[About this exercise]:
Repeat the lines of the data exactly, from the first one through the one that contains "(510, 178) = (289, 165): red carton -> none".

Start of Data excerpts

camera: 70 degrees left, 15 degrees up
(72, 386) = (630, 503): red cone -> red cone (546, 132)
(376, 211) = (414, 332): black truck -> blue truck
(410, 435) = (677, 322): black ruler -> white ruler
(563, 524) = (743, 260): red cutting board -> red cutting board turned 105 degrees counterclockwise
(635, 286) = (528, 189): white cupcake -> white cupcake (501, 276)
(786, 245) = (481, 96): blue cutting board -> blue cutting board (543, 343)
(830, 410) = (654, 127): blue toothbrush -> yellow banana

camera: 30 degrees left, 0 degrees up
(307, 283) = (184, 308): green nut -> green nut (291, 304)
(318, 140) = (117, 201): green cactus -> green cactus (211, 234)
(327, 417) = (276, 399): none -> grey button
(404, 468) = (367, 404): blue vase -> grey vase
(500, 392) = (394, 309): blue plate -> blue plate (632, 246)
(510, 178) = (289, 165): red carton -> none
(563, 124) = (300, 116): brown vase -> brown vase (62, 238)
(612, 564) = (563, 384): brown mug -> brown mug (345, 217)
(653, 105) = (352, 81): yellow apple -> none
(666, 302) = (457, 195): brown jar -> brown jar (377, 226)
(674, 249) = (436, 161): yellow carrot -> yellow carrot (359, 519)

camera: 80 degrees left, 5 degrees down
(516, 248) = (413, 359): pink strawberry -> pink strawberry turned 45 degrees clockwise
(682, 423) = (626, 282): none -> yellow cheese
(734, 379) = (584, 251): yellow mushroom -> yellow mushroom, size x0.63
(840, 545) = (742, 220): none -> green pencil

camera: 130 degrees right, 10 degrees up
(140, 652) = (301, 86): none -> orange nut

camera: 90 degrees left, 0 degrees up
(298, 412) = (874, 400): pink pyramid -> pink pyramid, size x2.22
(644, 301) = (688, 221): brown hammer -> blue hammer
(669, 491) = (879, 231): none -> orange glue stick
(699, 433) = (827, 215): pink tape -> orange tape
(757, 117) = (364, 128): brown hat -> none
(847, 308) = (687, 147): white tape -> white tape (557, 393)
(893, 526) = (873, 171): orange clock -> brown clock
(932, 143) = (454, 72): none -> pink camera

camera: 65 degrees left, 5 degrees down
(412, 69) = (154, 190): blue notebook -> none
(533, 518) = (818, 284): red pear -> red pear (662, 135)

End of Data excerpts

[Answer section]:
camera: 70 degrees left, 15 degrees up
(72, 386) = (630, 503): red cone -> red cone (546, 132)
(376, 211) = (414, 332): black truck -> blue truck
(410, 435) = (677, 322): black ruler -> white ruler
(563, 524) = (743, 260): red cutting board -> red cutting board turned 105 degrees counterclockwise
(635, 286) = (528, 189): white cupcake -> white cupcake (501, 276)
(786, 245) = (481, 96): blue cutting board -> blue cutting board (543, 343)
(830, 410) = (654, 127): blue toothbrush -> yellow banana

camera: 30 degrees left, 0 degrees up
(307, 283) = (184, 308): green nut -> green nut (291, 304)
(318, 140) = (117, 201): green cactus -> green cactus (211, 234)
(327, 417) = (276, 399): none -> grey button
(404, 468) = (367, 404): blue vase -> grey vase
(500, 392) = (394, 309): blue plate -> blue plate (632, 246)
(510, 178) = (289, 165): red carton -> none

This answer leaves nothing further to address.